#### EXERCISE
Look below for the line containing "camera: 25 degrees left, 5 degrees down"; from there, print each line exactly up to and including the line containing "(827, 138) = (716, 120): none", and stop.

#### INPUT MATERIAL
▬▬▬
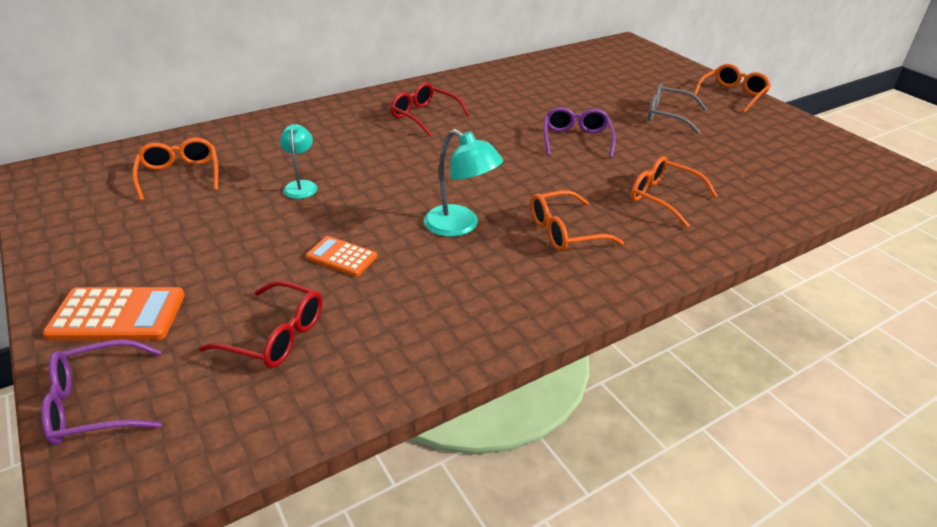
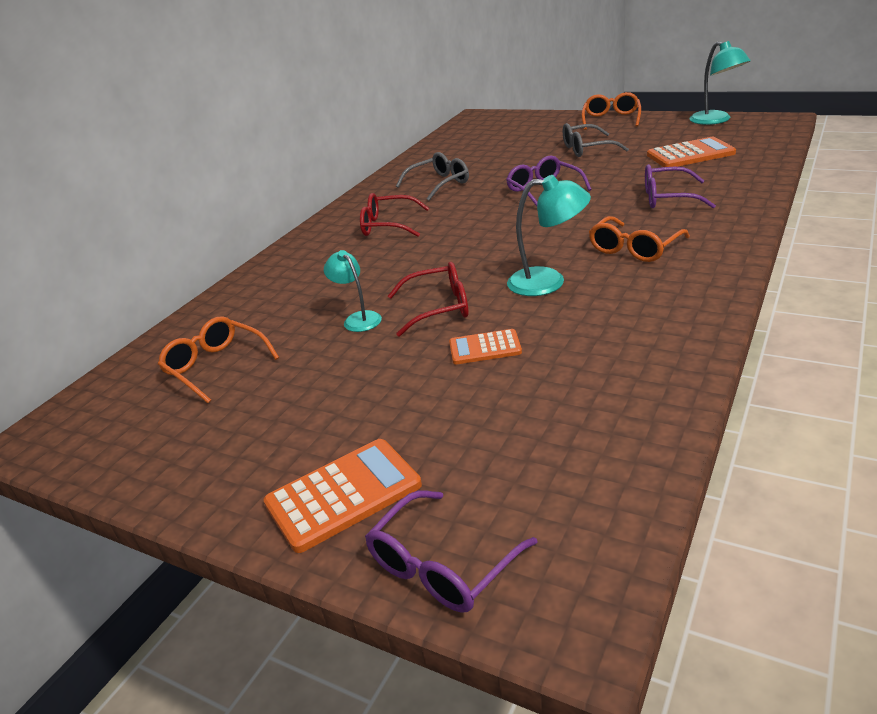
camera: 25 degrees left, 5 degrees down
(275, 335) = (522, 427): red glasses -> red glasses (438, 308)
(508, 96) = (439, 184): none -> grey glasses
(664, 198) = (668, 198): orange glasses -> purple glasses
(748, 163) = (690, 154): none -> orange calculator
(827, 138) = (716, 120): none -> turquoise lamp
▬▬▬
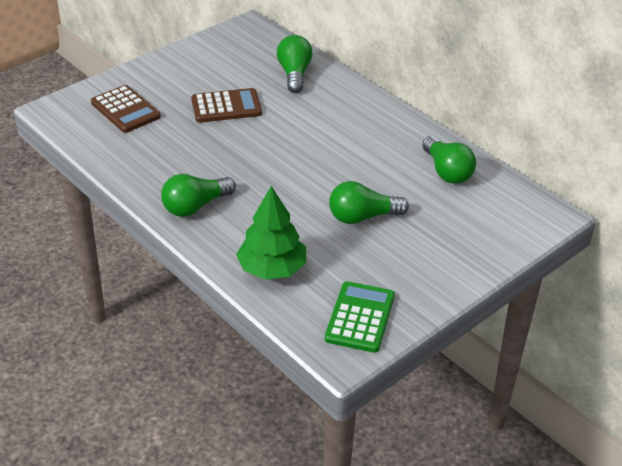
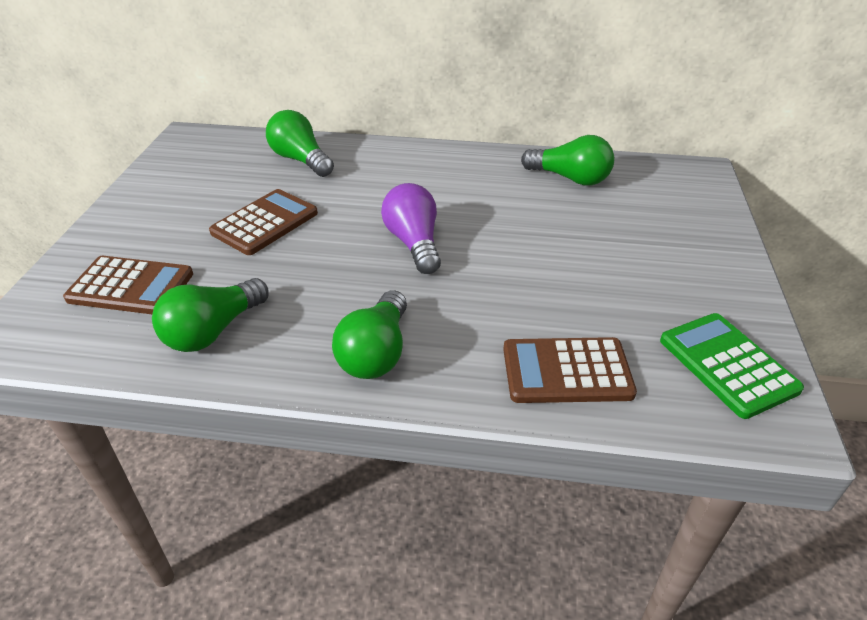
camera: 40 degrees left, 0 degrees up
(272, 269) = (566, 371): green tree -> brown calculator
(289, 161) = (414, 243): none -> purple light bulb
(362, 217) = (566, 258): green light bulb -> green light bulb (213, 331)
▬▬▬
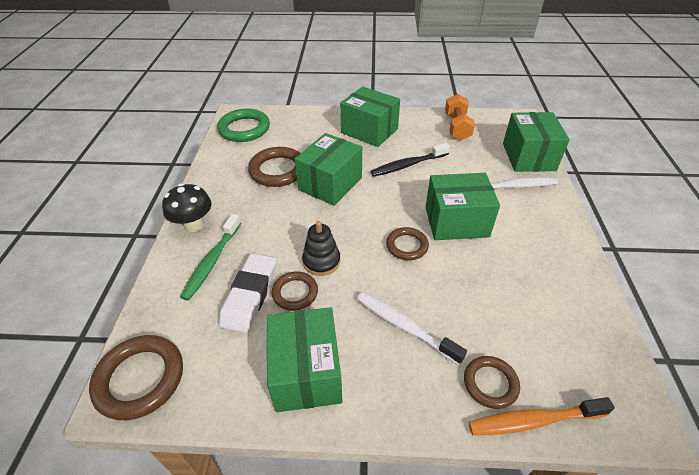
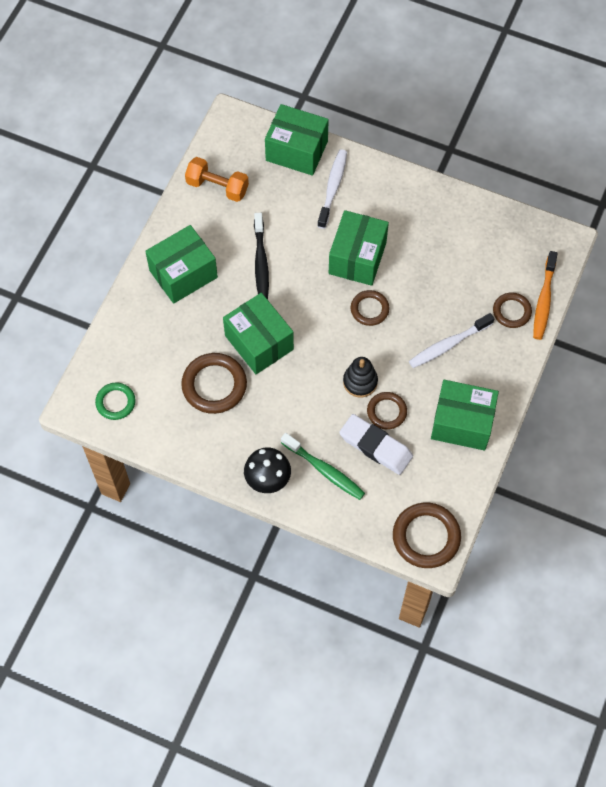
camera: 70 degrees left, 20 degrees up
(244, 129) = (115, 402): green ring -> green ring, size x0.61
▬▬▬
#### YOUR RESPONSE
camera: 25 degrees left, 5 degrees down
(275, 335) = (522, 427): red glasses -> red glasses (438, 308)
(508, 96) = (439, 184): none -> grey glasses
(664, 198) = (668, 198): orange glasses -> purple glasses
(748, 163) = (690, 154): none -> orange calculator
(827, 138) = (716, 120): none -> turquoise lamp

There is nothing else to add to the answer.